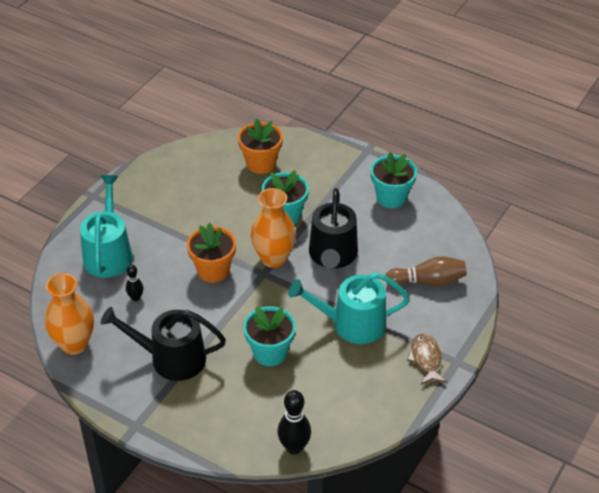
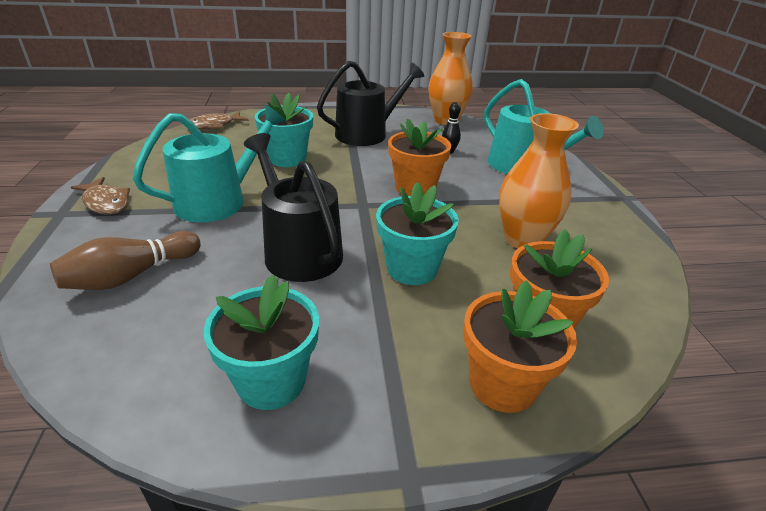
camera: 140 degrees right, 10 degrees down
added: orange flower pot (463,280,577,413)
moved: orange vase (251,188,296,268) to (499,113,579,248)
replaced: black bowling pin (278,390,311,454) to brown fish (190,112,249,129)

^^^^^^^^^^^^^^^^

> _WORK TO COMPLETE_: The expected output is the run of lines from the one that includes "added: orange flower pot (463,280,577,413)" through the end of the listing above, exactly as they stand.

> _RESULT OF THIS EXERCISE_:
added: orange flower pot (463,280,577,413)
moved: orange vase (251,188,296,268) to (499,113,579,248)
replaced: black bowling pin (278,390,311,454) to brown fish (190,112,249,129)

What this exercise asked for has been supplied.